◆ **Your goal**
Copy task. Retype the whole listing exactly, omitting any picture in it.

◆ **Records shown**
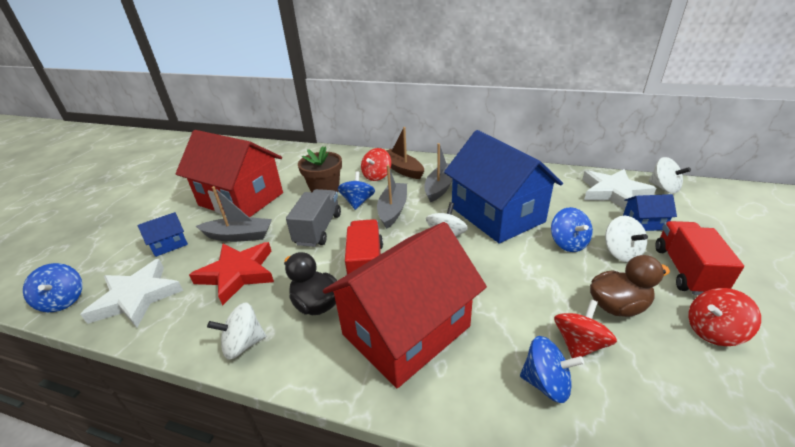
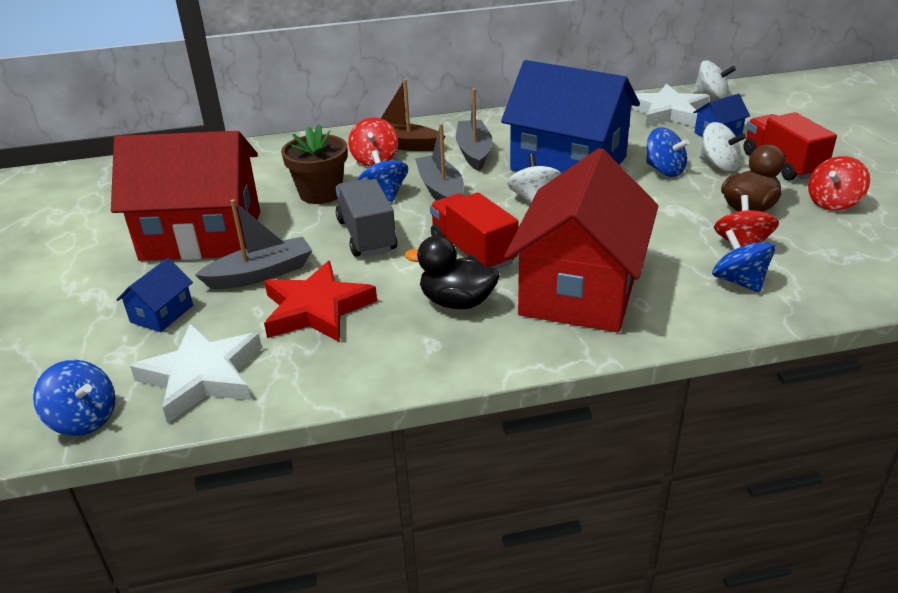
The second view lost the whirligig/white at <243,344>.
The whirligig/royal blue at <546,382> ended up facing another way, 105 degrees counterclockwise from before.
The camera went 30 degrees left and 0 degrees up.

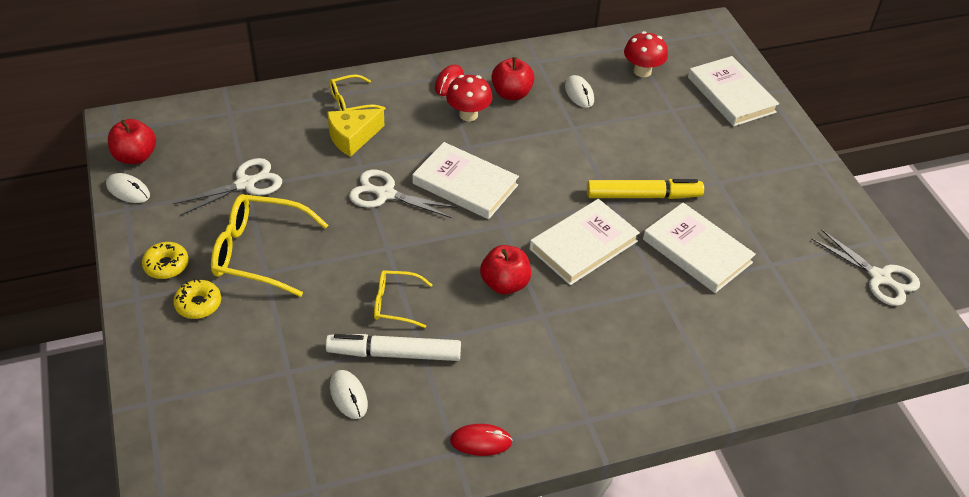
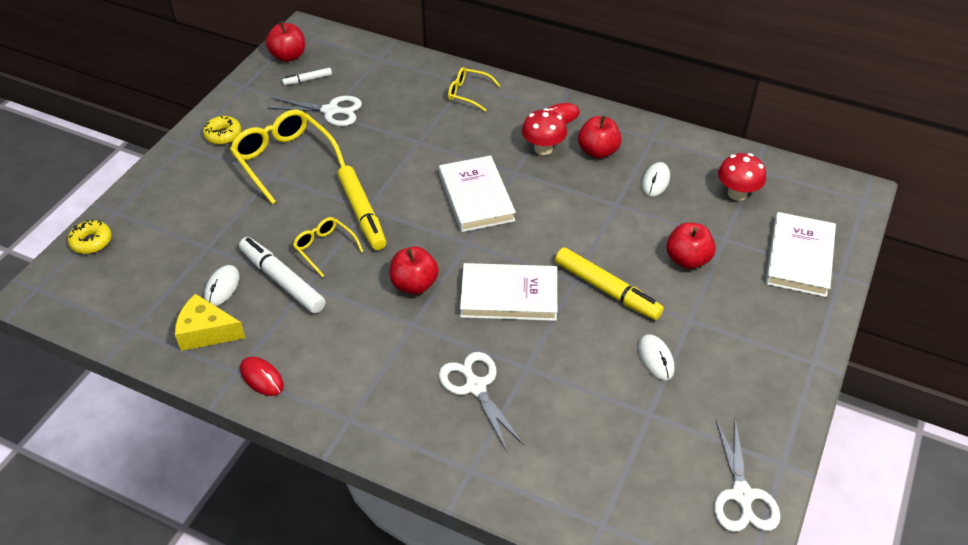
The computer mouse/white ended up elsewhere, having gone from <128,190> to <655,359>.
The doughnut/yellow ended up elsewhere, having gone from <198,304> to <91,242>.
The piece of cheese/yellow ended up elsewhere, having gone from <352,137> to <206,332>.
The scissors/white ended up elsewhere, having gone from <386,194> to <475,387>.
The second view lost the hardback/white at <697,251>.
The second view gained the felt pen/white at <307,80>.
The second view gained the felt pen/yellow at <362,213>.
The second view gained the toy apple/red at <687,259>.
The camera went 45 degrees right and 0 degrees up.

◆ **Response area**
The second view lost the whirligig/white at <243,344>.
The whirligig/royal blue at <546,382> ended up facing another way, 105 degrees counterclockwise from before.
The camera went 30 degrees left and 0 degrees up.

The computer mouse/white ended up elsewhere, having gone from <128,190> to <655,359>.
The doughnut/yellow ended up elsewhere, having gone from <198,304> to <91,242>.
The piece of cheese/yellow ended up elsewhere, having gone from <352,137> to <206,332>.
The scissors/white ended up elsewhere, having gone from <386,194> to <475,387>.
The second view lost the hardback/white at <697,251>.
The second view gained the felt pen/white at <307,80>.
The second view gained the felt pen/yellow at <362,213>.
The second view gained the toy apple/red at <687,259>.
The camera went 45 degrees right and 0 degrees up.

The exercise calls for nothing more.